[Source data]
<<<<

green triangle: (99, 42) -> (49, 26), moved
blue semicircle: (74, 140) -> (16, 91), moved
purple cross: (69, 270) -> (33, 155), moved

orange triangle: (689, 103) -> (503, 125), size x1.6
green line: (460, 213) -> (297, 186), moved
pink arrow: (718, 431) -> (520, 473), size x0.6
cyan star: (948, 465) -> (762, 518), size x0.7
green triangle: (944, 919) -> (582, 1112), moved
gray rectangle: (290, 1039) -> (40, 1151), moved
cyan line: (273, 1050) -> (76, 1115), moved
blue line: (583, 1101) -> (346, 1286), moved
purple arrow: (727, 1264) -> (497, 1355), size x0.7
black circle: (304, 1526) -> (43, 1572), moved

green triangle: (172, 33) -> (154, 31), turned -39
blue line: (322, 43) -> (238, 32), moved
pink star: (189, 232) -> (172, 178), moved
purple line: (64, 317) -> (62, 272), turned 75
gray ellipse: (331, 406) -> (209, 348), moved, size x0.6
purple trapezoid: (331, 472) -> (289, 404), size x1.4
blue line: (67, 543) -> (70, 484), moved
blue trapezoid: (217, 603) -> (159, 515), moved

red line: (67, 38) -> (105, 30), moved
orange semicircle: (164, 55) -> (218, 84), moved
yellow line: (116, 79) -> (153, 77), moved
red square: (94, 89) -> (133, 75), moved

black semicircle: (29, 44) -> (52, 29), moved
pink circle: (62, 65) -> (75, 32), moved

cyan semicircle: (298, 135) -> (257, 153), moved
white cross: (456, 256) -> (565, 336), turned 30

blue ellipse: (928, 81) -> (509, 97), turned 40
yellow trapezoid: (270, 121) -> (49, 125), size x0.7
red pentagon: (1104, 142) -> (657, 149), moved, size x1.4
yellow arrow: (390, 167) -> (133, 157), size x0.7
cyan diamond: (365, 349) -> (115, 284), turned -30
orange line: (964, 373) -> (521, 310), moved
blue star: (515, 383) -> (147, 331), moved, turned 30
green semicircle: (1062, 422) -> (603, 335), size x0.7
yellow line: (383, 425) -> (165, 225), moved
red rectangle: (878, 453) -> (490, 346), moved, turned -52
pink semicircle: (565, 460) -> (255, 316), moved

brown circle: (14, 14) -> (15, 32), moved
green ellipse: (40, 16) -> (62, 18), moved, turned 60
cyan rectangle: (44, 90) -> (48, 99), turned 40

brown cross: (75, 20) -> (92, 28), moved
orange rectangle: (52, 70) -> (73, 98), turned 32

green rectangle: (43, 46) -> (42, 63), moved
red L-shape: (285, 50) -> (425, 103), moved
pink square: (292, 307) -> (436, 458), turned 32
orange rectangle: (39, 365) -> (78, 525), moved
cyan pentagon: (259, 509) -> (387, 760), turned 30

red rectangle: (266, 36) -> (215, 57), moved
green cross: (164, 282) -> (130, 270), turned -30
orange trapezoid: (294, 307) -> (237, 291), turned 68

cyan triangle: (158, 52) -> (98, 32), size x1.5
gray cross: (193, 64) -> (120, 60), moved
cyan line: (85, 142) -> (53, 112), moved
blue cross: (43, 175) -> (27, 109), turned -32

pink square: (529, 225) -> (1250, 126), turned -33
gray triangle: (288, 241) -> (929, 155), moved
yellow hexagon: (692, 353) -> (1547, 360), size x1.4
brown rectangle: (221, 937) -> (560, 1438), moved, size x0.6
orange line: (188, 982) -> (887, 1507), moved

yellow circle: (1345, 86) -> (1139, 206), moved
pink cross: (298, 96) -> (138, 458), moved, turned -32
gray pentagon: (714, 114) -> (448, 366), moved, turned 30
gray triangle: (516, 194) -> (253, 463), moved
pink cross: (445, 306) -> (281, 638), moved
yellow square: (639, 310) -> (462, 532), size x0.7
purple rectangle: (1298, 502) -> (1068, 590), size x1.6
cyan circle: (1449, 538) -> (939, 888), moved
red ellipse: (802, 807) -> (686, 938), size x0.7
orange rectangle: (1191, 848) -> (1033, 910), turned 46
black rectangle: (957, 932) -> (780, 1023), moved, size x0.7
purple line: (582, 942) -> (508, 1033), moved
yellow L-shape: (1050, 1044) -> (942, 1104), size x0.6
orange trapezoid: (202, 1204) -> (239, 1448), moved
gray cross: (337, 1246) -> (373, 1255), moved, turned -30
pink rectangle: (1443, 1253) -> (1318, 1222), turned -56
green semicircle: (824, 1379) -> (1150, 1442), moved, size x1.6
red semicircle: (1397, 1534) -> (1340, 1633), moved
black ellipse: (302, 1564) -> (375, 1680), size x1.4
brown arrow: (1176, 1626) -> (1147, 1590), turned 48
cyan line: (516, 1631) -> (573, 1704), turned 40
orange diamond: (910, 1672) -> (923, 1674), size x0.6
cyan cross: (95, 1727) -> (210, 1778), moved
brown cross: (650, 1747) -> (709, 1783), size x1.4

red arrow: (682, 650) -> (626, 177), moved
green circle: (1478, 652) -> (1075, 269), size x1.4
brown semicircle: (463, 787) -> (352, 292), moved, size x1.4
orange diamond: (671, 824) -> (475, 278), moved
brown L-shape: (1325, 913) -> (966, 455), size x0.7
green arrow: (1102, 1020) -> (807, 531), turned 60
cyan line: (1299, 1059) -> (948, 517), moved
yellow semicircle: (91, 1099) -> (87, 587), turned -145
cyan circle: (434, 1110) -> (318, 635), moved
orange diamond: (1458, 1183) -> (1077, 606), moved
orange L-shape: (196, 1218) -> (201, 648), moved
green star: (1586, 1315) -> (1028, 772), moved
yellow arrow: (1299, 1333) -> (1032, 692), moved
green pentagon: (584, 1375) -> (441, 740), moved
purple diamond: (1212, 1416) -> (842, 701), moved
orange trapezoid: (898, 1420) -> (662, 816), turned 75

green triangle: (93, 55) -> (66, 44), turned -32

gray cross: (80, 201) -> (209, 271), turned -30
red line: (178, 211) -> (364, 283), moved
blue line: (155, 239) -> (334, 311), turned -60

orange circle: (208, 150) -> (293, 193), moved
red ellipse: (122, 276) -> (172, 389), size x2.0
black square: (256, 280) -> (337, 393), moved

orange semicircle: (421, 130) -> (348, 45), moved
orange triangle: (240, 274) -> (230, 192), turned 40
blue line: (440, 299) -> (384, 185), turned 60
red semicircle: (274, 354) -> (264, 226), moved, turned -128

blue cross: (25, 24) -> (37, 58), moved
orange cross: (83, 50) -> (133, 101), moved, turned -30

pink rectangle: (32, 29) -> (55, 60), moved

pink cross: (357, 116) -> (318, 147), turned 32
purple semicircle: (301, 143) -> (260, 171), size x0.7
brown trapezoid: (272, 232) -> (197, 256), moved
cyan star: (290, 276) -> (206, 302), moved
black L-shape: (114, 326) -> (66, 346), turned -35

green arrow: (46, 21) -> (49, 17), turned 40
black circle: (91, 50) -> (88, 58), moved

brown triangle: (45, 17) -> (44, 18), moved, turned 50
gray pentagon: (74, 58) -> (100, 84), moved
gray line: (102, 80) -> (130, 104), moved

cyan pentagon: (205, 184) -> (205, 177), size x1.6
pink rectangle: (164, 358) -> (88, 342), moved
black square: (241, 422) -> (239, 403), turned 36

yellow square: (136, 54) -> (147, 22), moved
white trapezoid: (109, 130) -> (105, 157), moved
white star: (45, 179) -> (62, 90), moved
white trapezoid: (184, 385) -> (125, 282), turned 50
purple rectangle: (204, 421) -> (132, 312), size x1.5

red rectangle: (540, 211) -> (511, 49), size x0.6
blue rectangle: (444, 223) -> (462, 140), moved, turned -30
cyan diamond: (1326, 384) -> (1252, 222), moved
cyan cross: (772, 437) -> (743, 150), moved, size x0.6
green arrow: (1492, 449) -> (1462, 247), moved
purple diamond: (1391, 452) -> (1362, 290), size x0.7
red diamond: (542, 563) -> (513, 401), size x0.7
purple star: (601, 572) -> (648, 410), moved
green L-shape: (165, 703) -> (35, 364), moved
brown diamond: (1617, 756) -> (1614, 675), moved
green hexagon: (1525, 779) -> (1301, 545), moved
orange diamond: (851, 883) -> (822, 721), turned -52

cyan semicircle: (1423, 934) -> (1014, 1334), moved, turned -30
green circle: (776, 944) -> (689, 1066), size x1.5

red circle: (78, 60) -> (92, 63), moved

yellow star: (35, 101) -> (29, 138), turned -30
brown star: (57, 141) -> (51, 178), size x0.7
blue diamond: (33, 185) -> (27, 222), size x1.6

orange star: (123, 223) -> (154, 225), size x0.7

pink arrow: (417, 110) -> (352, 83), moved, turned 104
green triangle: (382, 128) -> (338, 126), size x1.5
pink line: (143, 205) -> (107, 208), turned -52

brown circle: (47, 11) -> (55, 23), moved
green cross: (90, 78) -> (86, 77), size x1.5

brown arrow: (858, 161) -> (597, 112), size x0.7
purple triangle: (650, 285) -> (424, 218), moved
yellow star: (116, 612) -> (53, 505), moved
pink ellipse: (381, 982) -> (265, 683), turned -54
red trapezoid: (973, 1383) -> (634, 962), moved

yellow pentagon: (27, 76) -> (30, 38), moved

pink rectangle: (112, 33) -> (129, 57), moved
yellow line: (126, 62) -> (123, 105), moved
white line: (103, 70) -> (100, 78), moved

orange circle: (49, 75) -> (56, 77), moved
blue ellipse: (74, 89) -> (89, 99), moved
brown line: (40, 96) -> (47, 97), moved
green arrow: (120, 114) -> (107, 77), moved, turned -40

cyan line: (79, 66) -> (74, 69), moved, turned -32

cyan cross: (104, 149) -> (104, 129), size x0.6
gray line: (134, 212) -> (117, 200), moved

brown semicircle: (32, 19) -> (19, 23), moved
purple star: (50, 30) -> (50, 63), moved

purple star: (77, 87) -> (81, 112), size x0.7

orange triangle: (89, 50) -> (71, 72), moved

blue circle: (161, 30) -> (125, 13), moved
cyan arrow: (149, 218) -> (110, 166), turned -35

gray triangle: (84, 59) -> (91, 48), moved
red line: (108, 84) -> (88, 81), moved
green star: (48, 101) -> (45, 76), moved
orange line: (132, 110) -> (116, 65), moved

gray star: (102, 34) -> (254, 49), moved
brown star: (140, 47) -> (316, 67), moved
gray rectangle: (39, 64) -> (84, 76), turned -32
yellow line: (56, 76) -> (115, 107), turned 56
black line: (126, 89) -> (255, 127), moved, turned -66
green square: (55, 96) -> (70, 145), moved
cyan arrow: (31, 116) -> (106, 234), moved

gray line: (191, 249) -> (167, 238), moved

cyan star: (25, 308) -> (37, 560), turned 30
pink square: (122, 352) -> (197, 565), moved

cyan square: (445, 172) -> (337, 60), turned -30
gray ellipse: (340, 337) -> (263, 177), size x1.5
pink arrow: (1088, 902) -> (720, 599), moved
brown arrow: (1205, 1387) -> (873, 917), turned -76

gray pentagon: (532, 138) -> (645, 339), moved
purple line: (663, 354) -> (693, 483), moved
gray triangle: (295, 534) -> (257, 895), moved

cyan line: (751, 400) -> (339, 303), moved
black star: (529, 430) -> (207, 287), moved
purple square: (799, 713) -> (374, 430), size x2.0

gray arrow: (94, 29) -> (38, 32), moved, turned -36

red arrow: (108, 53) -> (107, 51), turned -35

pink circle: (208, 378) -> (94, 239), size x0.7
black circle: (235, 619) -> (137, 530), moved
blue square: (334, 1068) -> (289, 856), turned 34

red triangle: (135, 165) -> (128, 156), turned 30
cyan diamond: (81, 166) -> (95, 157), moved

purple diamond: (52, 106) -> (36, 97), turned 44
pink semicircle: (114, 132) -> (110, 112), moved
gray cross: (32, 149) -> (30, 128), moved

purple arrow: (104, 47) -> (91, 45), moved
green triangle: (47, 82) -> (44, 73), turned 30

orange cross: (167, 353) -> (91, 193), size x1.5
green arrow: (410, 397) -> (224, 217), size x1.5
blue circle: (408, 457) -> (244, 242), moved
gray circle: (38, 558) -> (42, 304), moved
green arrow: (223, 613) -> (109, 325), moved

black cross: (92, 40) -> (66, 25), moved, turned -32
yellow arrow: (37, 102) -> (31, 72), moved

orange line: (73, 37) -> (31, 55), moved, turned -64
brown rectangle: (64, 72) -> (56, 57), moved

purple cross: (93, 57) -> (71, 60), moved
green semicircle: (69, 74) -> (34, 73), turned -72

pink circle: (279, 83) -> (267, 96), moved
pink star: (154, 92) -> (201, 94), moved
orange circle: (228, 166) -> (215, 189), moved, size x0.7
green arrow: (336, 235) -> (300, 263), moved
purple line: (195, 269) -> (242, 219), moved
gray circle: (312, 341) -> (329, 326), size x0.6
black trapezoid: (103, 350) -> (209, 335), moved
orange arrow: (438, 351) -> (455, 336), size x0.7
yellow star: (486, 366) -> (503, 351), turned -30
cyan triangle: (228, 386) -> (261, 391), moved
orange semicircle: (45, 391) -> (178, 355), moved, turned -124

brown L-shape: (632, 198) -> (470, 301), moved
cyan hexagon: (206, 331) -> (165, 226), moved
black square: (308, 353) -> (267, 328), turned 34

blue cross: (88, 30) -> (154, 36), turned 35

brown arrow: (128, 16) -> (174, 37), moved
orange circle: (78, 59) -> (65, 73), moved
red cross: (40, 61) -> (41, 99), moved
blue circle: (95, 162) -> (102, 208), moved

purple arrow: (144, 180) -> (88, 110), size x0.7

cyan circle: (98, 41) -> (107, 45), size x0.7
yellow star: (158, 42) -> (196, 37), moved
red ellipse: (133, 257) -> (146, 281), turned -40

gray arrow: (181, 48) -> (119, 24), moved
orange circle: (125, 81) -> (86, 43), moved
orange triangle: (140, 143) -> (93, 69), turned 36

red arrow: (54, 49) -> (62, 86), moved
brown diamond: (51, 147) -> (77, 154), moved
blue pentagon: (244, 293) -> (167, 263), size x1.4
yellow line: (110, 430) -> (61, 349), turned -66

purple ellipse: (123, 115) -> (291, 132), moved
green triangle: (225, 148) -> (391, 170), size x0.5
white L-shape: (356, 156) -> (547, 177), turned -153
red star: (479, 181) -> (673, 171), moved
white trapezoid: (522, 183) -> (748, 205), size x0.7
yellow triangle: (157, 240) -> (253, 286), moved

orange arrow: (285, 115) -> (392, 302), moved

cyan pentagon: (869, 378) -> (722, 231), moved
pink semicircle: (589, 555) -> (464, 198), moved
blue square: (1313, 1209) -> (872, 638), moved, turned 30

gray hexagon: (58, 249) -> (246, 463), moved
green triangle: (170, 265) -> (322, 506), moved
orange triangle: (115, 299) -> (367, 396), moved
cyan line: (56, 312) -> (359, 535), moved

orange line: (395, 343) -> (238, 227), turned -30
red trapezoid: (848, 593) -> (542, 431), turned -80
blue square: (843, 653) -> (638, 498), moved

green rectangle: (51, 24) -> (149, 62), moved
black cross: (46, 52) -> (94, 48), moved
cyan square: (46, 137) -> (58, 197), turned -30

>>>>

• [TASK STATEMENT]:
Reproduce the records above line by line, without any change, up to and including the line that holds "yellow line: (116, 79) -> (153, 77), moved".

• [OUTPUT OF THE EXERCISE]:
green triangle: (99, 42) -> (49, 26), moved
blue semicircle: (74, 140) -> (16, 91), moved
purple cross: (69, 270) -> (33, 155), moved

orange triangle: (689, 103) -> (503, 125), size x1.6
green line: (460, 213) -> (297, 186), moved
pink arrow: (718, 431) -> (520, 473), size x0.6
cyan star: (948, 465) -> (762, 518), size x0.7
green triangle: (944, 919) -> (582, 1112), moved
gray rectangle: (290, 1039) -> (40, 1151), moved
cyan line: (273, 1050) -> (76, 1115), moved
blue line: (583, 1101) -> (346, 1286), moved
purple arrow: (727, 1264) -> (497, 1355), size x0.7
black circle: (304, 1526) -> (43, 1572), moved

green triangle: (172, 33) -> (154, 31), turned -39
blue line: (322, 43) -> (238, 32), moved
pink star: (189, 232) -> (172, 178), moved
purple line: (64, 317) -> (62, 272), turned 75
gray ellipse: (331, 406) -> (209, 348), moved, size x0.6
purple trapezoid: (331, 472) -> (289, 404), size x1.4
blue line: (67, 543) -> (70, 484), moved
blue trapezoid: (217, 603) -> (159, 515), moved

red line: (67, 38) -> (105, 30), moved
orange semicircle: (164, 55) -> (218, 84), moved
yellow line: (116, 79) -> (153, 77), moved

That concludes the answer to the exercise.